What is expected | Set down, word for word, every line of the material below from the one containing "U4 pin CANH: N4 -> N8" through the one containing "F2: 2A (+15V, N_14) -> 3A (+15V, N_14)", but none of its pictures.

++++ Stored data

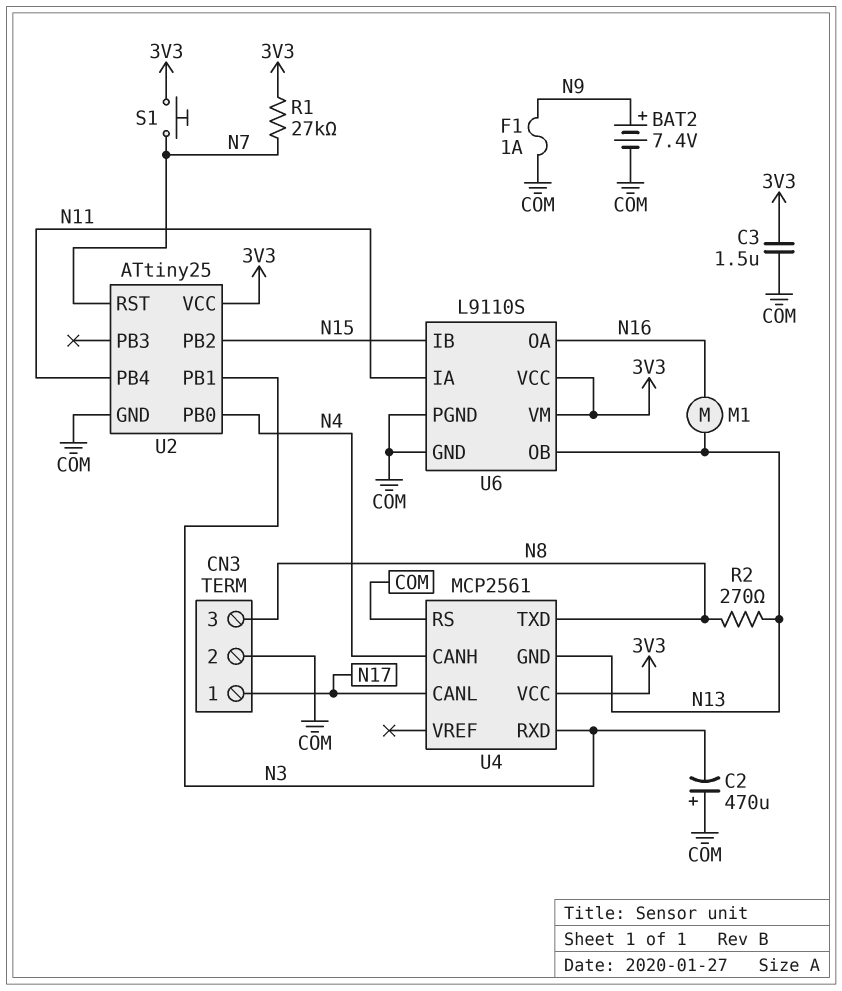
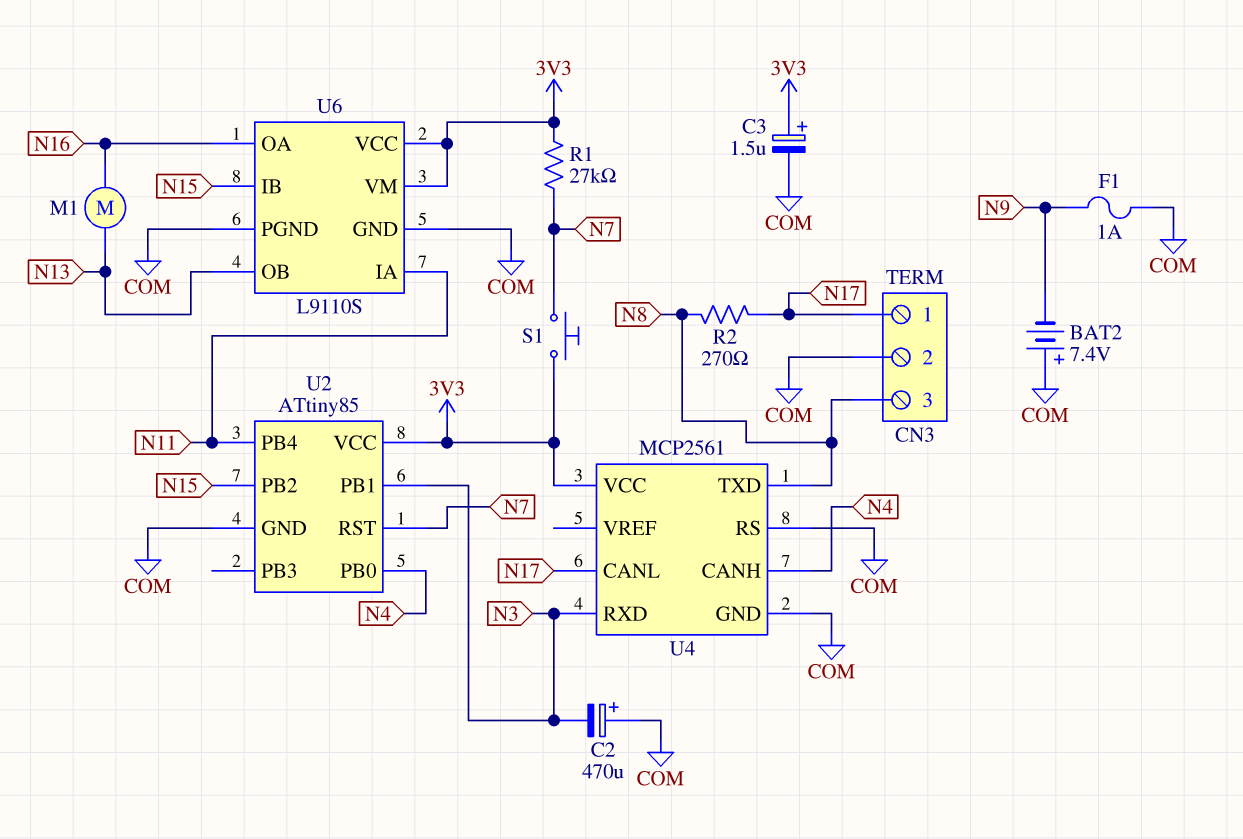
BAT2: 7.4V (plus N9, minus COM) -> 7.4V (plus COM, minus N9)
C3: 1.5uF (3V3, COM) -> 1.5uF (plus 3V3, minus COM)
R2: 270 (N8, N13) -> 270 (N8, N17)
U2: ATtiny25 -> ATtiny85
U4 pin GND: N13 -> COM

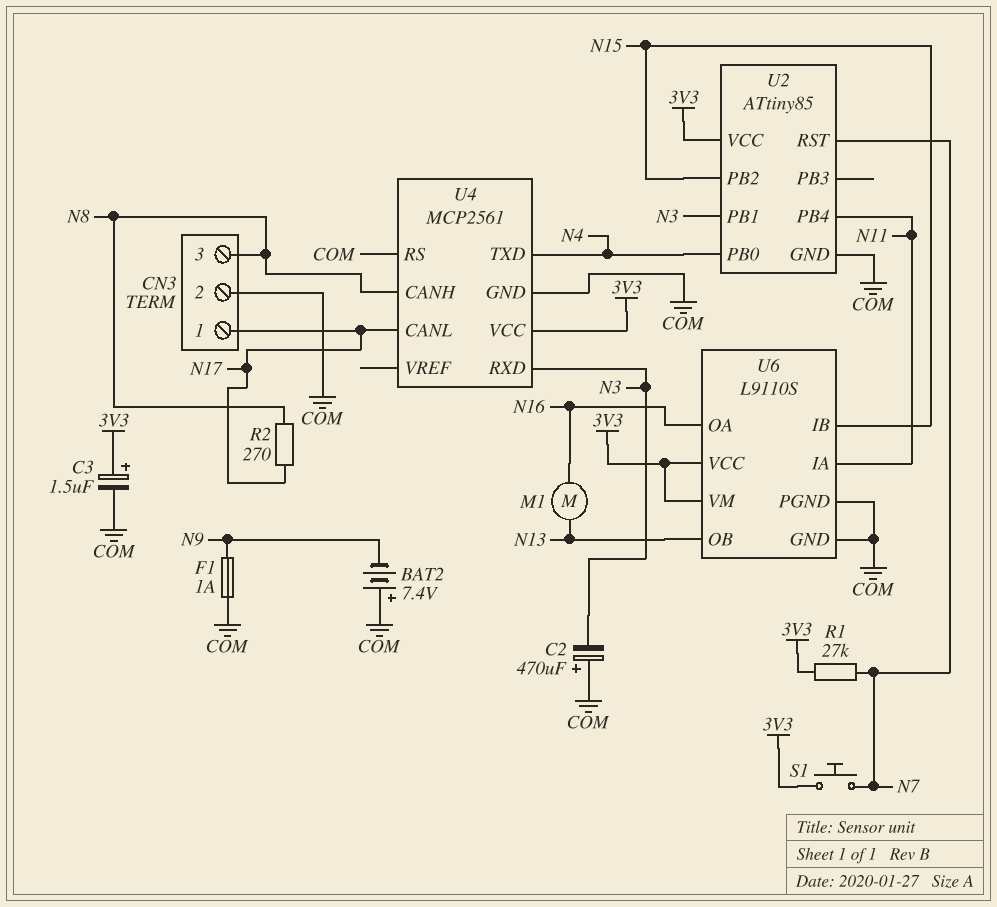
U4 pin CANH: N4 -> N8
U4 pin TXD: N8 -> N4

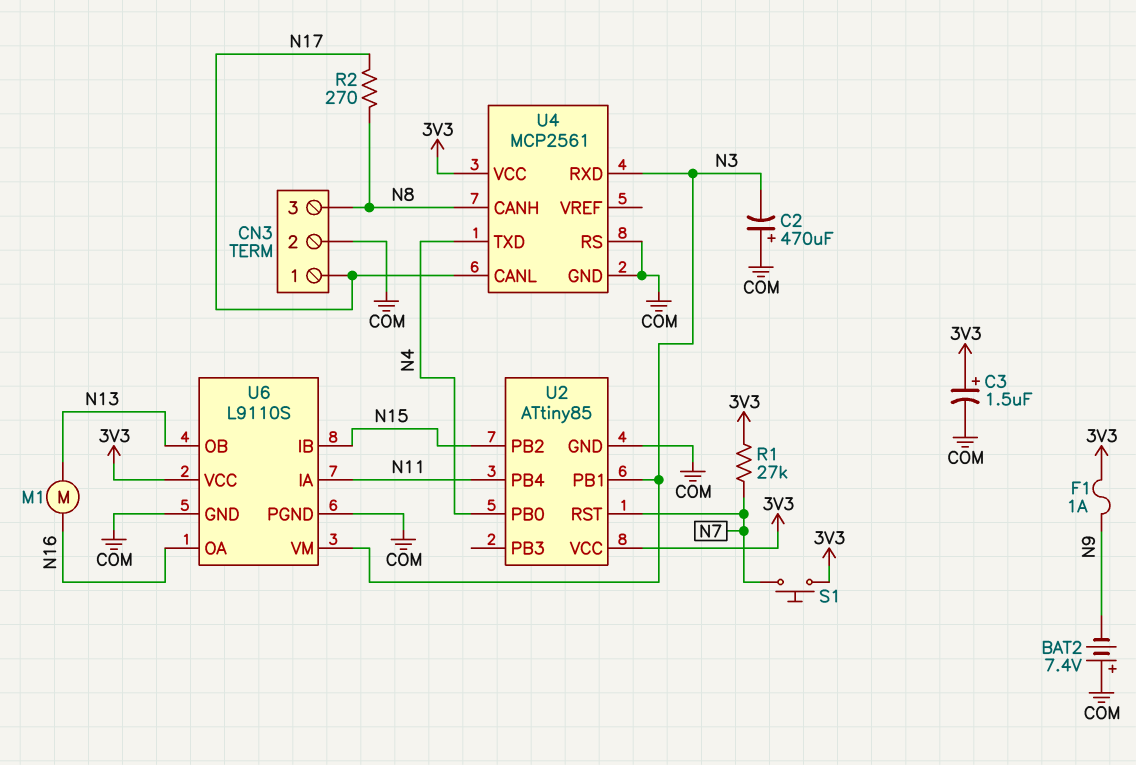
F1: 1A (COM, N9) -> 1A (3V3, N9)
U6 pin VM: 3V3 -> N3

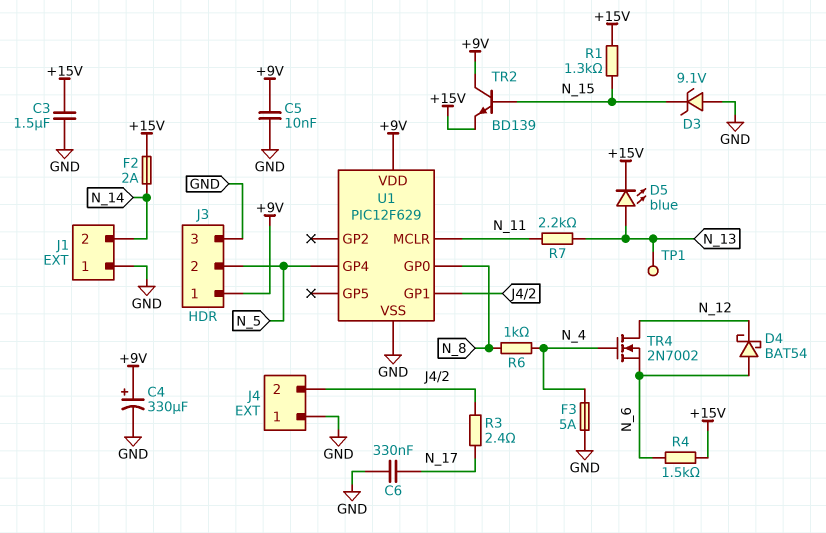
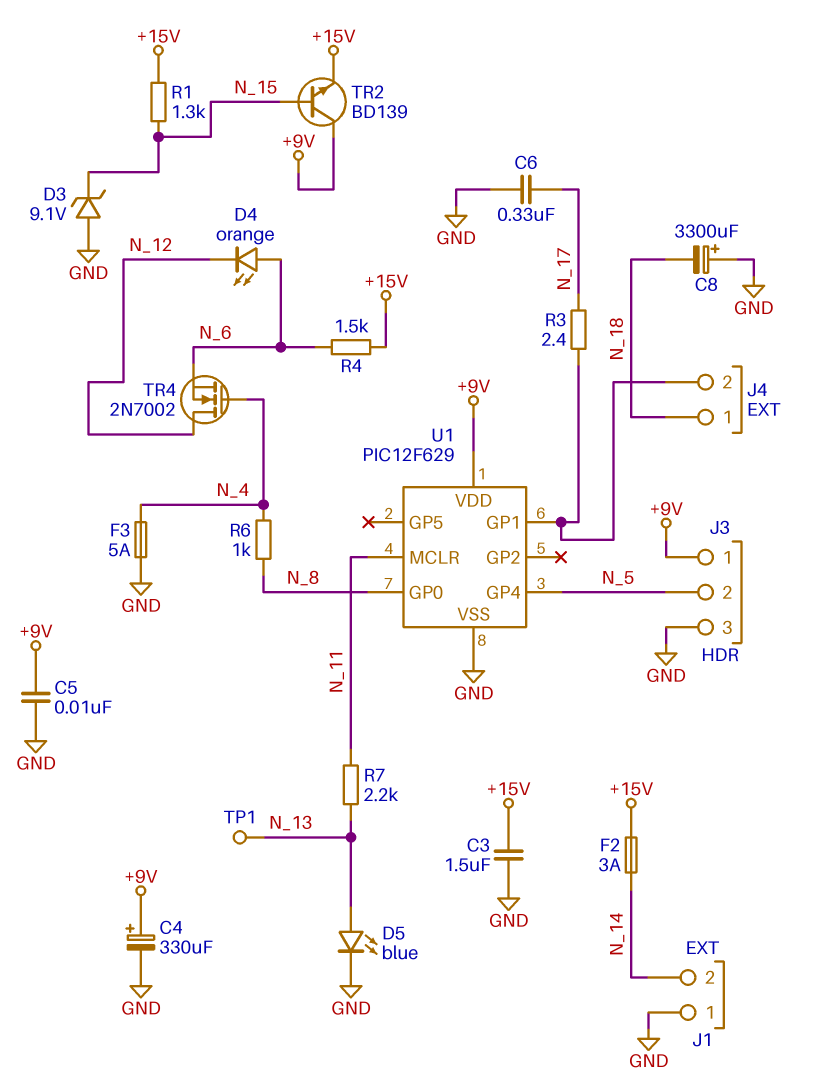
C8: none -> 3300uF (plus GND, minus N_18)
D4: schottky BAT54 (A N_6, K N_12) -> LED orange (A N_6, K N_12)
D5: LED blue (A N_13, K +15V) -> LED blue (A N_13, K GND)
F2: 2A (+15V, N_14) -> 3A (+15V, N_14)
J4 pin 1: GND -> N_18

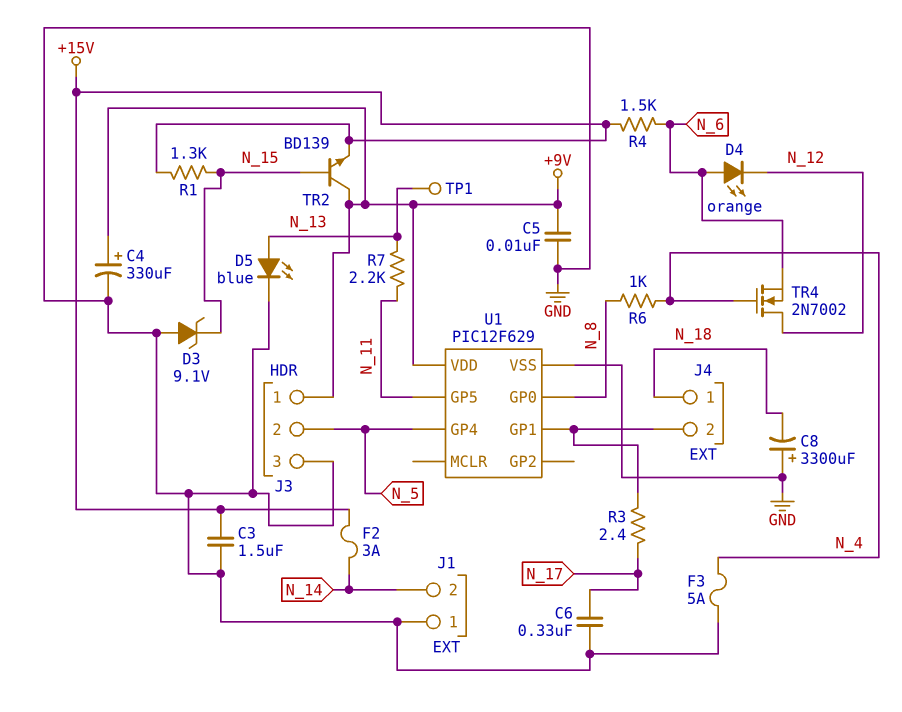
U1 pin GP5: none -> N_11
U1 pin MCLR: N_11 -> none

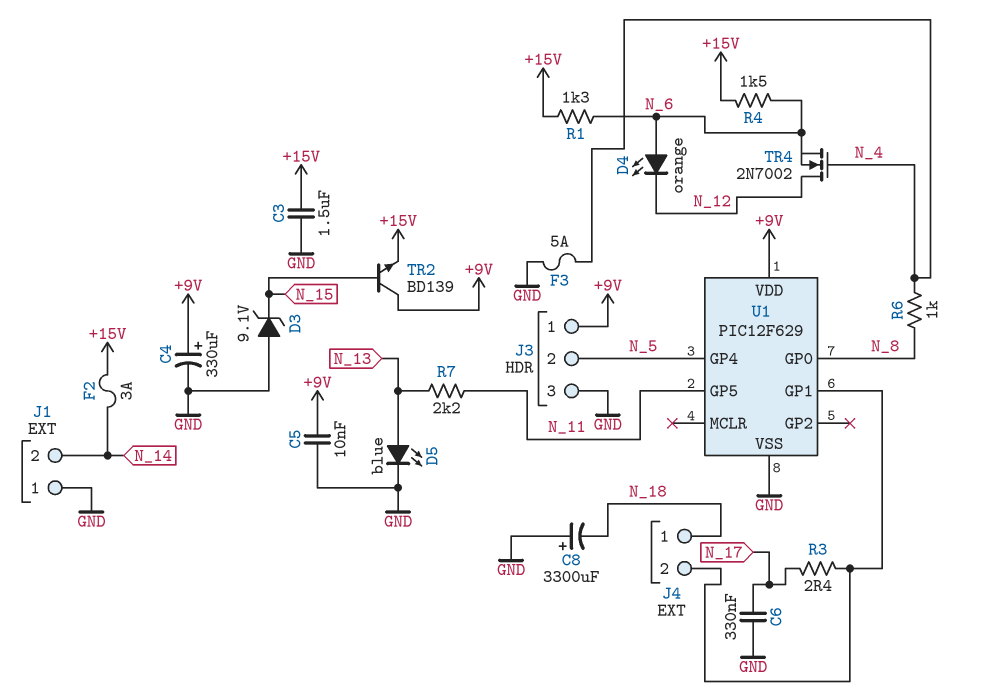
R1: 1.3k (+15V, N_15) -> 1.3k (+15V, N_6)
TP1: test point (N_13) -> none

++++++++

Answer to this problem |
U4 pin CANH: N4 -> N8
U4 pin TXD: N8 -> N4

F1: 1A (COM, N9) -> 1A (3V3, N9)
U6 pin VM: 3V3 -> N3

C8: none -> 3300uF (plus GND, minus N_18)
D4: schottky BAT54 (A N_6, K N_12) -> LED orange (A N_6, K N_12)
D5: LED blue (A N_13, K +15V) -> LED blue (A N_13, K GND)
F2: 2A (+15V, N_14) -> 3A (+15V, N_14)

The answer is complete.